# [DIRECTIONS]
Please copy out every line in the records below that includes the word "camera".

Object change descriptions:
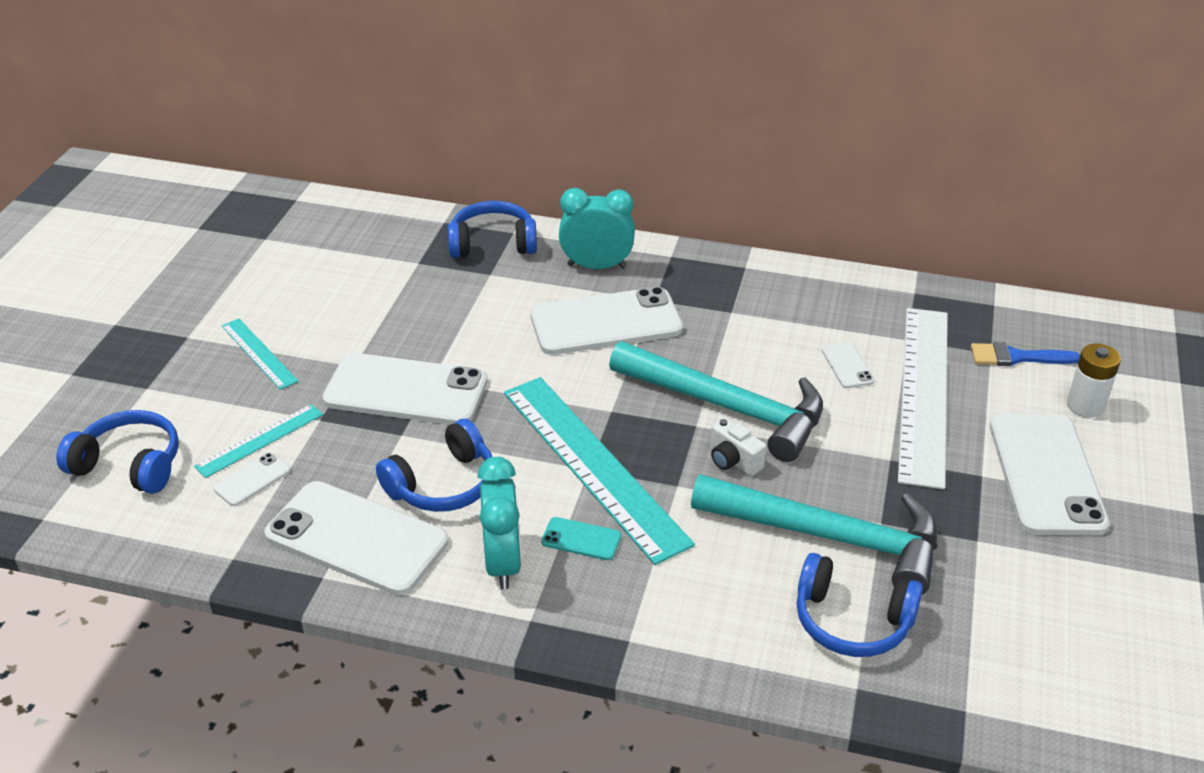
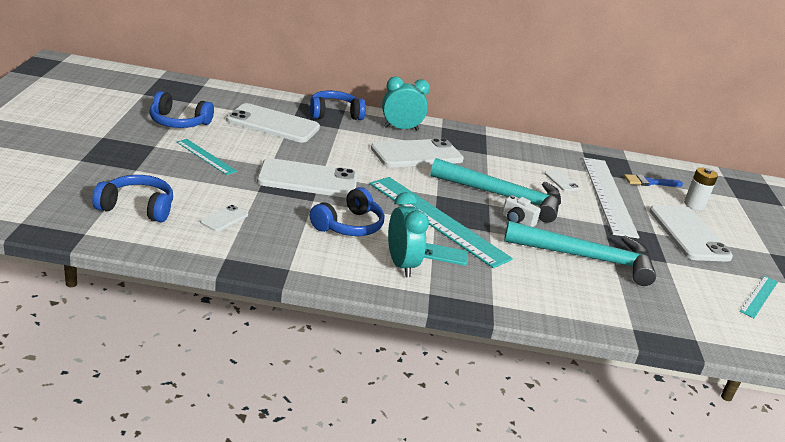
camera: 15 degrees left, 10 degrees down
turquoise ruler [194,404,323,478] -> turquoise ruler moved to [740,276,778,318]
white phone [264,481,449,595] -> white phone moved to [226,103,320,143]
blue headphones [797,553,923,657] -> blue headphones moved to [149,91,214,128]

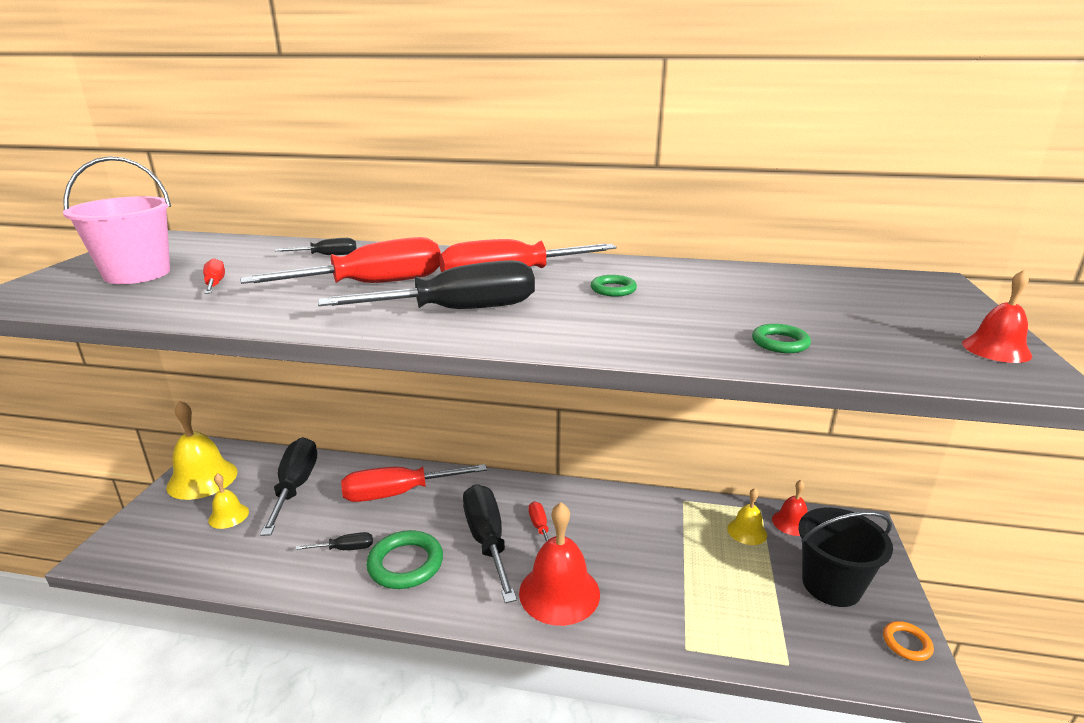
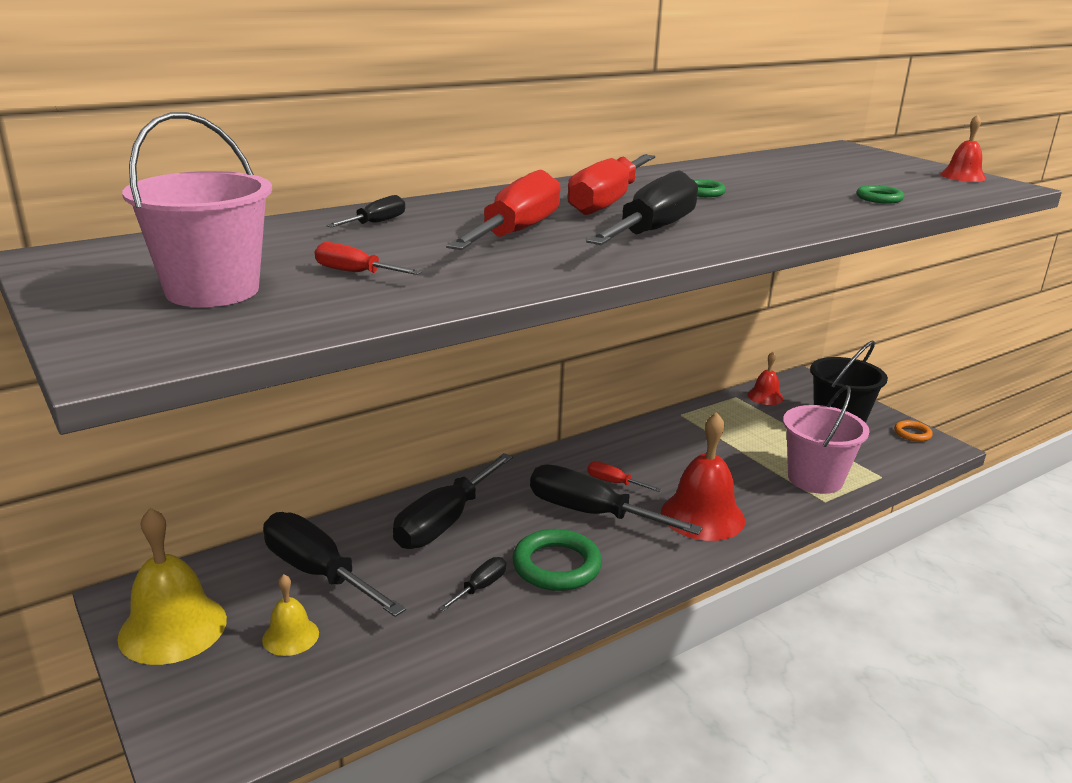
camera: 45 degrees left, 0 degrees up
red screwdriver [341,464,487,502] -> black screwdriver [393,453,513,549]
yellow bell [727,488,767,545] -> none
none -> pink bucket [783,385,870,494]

# [RESPONSE AREA]
camera: 15 degrees left, 10 degrees down
camera: 45 degrees left, 0 degrees up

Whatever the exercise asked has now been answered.